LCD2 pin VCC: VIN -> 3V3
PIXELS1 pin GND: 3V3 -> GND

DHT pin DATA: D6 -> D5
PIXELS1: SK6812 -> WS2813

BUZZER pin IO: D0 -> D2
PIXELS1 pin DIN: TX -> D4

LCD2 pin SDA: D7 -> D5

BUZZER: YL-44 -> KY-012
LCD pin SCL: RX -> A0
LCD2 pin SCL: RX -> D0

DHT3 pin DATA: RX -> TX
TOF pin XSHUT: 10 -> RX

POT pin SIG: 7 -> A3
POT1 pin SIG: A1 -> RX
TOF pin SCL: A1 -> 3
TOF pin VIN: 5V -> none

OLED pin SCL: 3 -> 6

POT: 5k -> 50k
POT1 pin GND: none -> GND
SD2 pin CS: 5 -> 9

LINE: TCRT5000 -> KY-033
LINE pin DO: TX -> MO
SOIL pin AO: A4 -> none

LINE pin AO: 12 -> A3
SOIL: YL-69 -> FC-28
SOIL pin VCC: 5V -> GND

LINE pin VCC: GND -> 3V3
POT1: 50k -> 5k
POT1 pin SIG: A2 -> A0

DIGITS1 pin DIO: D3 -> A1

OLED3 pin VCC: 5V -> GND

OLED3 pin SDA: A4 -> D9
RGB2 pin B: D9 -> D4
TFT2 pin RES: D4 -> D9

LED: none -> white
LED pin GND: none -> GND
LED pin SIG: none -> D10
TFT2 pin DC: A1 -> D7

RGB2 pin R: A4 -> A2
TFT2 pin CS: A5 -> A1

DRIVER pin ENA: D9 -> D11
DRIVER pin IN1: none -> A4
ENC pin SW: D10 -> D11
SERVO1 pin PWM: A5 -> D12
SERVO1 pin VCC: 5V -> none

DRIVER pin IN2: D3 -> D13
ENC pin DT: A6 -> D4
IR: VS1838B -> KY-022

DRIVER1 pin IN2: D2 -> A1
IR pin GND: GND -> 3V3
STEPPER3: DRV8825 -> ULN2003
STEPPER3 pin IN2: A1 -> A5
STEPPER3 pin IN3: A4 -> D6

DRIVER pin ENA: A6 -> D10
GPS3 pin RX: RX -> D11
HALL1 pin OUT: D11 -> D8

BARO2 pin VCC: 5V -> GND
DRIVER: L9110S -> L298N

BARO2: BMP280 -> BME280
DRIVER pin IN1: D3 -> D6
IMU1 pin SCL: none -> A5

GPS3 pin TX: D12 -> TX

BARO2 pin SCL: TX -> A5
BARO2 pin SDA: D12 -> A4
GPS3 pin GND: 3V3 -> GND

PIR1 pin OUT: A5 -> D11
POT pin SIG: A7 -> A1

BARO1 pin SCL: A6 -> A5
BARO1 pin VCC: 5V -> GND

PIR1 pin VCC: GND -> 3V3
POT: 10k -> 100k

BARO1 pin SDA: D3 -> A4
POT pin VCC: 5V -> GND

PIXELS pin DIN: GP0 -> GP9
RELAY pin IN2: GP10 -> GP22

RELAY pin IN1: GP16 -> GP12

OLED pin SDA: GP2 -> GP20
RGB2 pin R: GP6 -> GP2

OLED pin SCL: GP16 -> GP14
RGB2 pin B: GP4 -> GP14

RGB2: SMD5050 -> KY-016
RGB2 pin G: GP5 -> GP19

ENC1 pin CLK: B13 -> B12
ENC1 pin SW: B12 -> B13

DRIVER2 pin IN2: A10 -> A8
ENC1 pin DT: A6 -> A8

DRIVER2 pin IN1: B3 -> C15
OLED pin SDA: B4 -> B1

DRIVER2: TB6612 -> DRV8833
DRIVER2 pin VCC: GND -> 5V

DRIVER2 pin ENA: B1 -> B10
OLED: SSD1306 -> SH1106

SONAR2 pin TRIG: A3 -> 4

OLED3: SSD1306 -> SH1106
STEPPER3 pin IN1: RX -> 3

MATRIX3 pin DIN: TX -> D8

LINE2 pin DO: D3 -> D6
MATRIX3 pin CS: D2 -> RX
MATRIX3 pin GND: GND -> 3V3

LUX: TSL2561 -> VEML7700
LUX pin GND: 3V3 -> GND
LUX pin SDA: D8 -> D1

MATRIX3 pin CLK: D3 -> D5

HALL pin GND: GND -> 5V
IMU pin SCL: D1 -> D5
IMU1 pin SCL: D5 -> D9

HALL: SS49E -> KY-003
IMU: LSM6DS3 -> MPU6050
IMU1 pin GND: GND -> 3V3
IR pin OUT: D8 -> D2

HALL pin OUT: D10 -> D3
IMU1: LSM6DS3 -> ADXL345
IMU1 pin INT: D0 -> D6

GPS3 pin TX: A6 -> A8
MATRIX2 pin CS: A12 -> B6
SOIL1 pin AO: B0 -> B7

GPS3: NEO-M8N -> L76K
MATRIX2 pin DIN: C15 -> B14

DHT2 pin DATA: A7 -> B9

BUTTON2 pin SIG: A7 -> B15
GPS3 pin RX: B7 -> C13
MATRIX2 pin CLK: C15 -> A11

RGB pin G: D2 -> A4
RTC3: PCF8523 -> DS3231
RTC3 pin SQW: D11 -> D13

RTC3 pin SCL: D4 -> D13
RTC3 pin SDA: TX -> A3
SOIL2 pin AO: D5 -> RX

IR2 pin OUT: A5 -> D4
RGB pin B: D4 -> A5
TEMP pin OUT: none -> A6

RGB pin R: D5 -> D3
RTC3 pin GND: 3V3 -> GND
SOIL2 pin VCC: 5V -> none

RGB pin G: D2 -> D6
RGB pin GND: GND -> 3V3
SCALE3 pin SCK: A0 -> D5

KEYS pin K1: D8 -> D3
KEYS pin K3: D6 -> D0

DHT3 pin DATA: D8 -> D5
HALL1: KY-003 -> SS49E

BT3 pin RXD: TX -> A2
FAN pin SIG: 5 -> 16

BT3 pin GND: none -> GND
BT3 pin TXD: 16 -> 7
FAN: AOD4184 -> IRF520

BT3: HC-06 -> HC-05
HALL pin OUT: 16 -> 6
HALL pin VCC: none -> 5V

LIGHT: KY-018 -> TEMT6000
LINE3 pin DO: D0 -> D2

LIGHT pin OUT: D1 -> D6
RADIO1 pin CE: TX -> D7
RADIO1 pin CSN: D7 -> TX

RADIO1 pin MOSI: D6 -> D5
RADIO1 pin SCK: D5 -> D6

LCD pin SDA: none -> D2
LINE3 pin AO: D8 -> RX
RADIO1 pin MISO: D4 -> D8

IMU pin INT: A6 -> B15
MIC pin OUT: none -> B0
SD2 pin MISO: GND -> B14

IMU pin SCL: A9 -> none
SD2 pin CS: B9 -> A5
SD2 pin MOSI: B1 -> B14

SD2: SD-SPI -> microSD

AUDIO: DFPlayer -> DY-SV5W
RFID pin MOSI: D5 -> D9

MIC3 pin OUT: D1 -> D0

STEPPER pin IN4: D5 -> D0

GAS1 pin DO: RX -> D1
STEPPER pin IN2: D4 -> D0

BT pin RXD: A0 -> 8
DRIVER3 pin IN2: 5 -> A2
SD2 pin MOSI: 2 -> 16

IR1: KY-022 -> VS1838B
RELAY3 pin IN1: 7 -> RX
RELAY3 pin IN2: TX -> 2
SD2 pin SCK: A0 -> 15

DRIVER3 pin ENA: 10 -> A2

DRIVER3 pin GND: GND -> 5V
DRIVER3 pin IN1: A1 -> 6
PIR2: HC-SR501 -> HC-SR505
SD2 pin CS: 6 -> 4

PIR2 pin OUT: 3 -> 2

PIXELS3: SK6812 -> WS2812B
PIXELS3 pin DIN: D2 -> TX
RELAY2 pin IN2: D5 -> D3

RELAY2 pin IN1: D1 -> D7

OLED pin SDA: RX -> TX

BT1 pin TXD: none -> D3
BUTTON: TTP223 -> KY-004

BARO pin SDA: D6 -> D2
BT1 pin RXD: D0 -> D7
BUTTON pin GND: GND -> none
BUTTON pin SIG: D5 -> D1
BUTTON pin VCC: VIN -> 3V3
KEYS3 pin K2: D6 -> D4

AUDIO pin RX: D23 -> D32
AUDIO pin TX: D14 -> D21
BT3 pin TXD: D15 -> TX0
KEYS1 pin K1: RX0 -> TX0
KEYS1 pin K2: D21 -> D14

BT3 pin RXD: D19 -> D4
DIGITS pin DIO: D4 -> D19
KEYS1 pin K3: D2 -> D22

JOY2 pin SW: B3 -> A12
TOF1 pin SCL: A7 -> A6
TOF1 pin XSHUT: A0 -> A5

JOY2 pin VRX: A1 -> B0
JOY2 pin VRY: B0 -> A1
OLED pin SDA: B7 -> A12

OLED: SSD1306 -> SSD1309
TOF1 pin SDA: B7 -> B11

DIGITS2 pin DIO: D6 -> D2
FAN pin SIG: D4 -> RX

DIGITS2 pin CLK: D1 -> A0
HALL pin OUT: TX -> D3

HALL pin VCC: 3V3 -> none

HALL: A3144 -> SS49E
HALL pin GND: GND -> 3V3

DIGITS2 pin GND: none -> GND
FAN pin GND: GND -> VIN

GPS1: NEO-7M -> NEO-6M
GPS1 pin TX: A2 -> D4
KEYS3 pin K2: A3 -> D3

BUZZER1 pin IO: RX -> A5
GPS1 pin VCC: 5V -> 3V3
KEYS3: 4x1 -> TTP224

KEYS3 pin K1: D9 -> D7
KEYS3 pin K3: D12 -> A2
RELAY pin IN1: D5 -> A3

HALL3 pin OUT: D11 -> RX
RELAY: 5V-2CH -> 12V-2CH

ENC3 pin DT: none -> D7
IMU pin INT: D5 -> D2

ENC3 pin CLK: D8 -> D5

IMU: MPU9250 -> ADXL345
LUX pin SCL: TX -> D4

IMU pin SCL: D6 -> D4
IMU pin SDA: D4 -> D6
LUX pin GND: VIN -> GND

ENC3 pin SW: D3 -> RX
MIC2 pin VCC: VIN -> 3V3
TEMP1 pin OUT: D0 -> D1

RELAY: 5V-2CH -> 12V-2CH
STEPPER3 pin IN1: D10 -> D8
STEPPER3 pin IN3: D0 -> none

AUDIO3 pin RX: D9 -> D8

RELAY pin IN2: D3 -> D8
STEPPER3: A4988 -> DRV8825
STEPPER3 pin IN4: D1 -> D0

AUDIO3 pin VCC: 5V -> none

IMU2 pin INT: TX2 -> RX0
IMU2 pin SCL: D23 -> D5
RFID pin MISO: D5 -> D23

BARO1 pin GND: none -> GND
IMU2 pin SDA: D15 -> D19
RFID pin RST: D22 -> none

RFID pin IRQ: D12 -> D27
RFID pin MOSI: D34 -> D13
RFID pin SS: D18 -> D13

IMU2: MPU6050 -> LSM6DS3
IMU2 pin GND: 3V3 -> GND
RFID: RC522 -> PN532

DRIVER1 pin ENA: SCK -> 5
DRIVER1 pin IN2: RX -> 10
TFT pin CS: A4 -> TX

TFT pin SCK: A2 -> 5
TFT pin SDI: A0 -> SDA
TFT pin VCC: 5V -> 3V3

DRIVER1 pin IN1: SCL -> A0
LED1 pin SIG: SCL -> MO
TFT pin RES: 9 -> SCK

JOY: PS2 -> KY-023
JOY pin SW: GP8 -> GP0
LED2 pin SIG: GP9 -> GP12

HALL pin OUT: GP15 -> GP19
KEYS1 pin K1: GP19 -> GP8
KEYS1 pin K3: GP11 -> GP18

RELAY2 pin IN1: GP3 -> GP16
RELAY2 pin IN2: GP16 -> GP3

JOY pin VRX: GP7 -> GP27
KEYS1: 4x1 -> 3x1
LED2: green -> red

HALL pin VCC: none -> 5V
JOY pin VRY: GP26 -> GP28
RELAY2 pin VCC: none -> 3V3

Exercise objective | The response must hold only the lines above from the line with "BARO2 pin SDA: D12 -> A4" through the line with "DHT3 pin DATA: D8 -> D5", each copied exactly, both ends kept.

Response area |
BARO2 pin SDA: D12 -> A4
GPS3 pin GND: 3V3 -> GND

PIR1 pin OUT: A5 -> D11
POT pin SIG: A7 -> A1

BARO1 pin SCL: A6 -> A5
BARO1 pin VCC: 5V -> GND

PIR1 pin VCC: GND -> 3V3
POT: 10k -> 100k

BARO1 pin SDA: D3 -> A4
POT pin VCC: 5V -> GND

PIXELS pin DIN: GP0 -> GP9
RELAY pin IN2: GP10 -> GP22

RELAY pin IN1: GP16 -> GP12

OLED pin SDA: GP2 -> GP20
RGB2 pin R: GP6 -> GP2

OLED pin SCL: GP16 -> GP14
RGB2 pin B: GP4 -> GP14

RGB2: SMD5050 -> KY-016
RGB2 pin G: GP5 -> GP19

ENC1 pin CLK: B13 -> B12
ENC1 pin SW: B12 -> B13

DRIVER2 pin IN2: A10 -> A8
ENC1 pin DT: A6 -> A8

DRIVER2 pin IN1: B3 -> C15
OLED pin SDA: B4 -> B1

DRIVER2: TB6612 -> DRV8833
DRIVER2 pin VCC: GND -> 5V

DRIVER2 pin ENA: B1 -> B10
OLED: SSD1306 -> SH1106

SONAR2 pin TRIG: A3 -> 4

OLED3: SSD1306 -> SH1106
STEPPER3 pin IN1: RX -> 3

MATRIX3 pin DIN: TX -> D8

LINE2 pin DO: D3 -> D6
MATRIX3 pin CS: D2 -> RX
MATRIX3 pin GND: GND -> 3V3

LUX: TSL2561 -> VEML7700
LUX pin GND: 3V3 -> GND
LUX pin SDA: D8 -> D1

MATRIX3 pin CLK: D3 -> D5

HALL pin GND: GND -> 5V
IMU pin SCL: D1 -> D5
IMU1 pin SCL: D5 -> D9

HALL: SS49E -> KY-003
IMU: LSM6DS3 -> MPU6050
IMU1 pin GND: GND -> 3V3
IR pin OUT: D8 -> D2

HALL pin OUT: D10 -> D3
IMU1: LSM6DS3 -> ADXL345
IMU1 pin INT: D0 -> D6

GPS3 pin TX: A6 -> A8
MATRIX2 pin CS: A12 -> B6
SOIL1 pin AO: B0 -> B7

GPS3: NEO-M8N -> L76K
MATRIX2 pin DIN: C15 -> B14

DHT2 pin DATA: A7 -> B9

BUTTON2 pin SIG: A7 -> B15
GPS3 pin RX: B7 -> C13
MATRIX2 pin CLK: C15 -> A11

RGB pin G: D2 -> A4
RTC3: PCF8523 -> DS3231
RTC3 pin SQW: D11 -> D13

RTC3 pin SCL: D4 -> D13
RTC3 pin SDA: TX -> A3
SOIL2 pin AO: D5 -> RX

IR2 pin OUT: A5 -> D4
RGB pin B: D4 -> A5
TEMP pin OUT: none -> A6

RGB pin R: D5 -> D3
RTC3 pin GND: 3V3 -> GND
SOIL2 pin VCC: 5V -> none

RGB pin G: D2 -> D6
RGB pin GND: GND -> 3V3
SCALE3 pin SCK: A0 -> D5

KEYS pin K1: D8 -> D3
KEYS pin K3: D6 -> D0

DHT3 pin DATA: D8 -> D5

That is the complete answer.